--- Task directions ---
Give the records back in full, exactly as they read.

Collected data entries:
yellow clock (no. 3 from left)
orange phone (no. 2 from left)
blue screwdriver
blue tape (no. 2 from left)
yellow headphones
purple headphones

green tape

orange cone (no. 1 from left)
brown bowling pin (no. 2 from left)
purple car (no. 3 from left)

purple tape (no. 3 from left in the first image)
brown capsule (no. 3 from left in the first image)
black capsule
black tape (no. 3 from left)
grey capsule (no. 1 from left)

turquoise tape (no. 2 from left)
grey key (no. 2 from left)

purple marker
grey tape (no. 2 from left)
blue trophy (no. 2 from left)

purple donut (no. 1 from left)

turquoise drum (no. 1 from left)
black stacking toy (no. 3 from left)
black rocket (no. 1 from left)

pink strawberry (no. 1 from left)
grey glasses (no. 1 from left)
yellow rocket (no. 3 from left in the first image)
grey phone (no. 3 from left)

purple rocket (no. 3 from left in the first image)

--- Output ---
yellow clock (no. 3 from left)
orange phone (no. 2 from left)
blue screwdriver
blue tape (no. 2 from left)
yellow headphones
purple headphones

green tape

orange cone (no. 1 from left)
brown bowling pin (no. 2 from left)
purple car (no. 3 from left)

purple tape (no. 3 from left in the first image)
brown capsule (no. 3 from left in the first image)
black capsule
black tape (no. 3 from left)
grey capsule (no. 1 from left)

turquoise tape (no. 2 from left)
grey key (no. 2 from left)

purple marker
grey tape (no. 2 from left)
blue trophy (no. 2 from left)

purple donut (no. 1 from left)

turquoise drum (no. 1 from left)
black stacking toy (no. 3 from left)
black rocket (no. 1 from left)

pink strawberry (no. 1 from left)
grey glasses (no. 1 from left)
yellow rocket (no. 3 from left in the first image)
grey phone (no. 3 from left)

purple rocket (no. 3 from left in the first image)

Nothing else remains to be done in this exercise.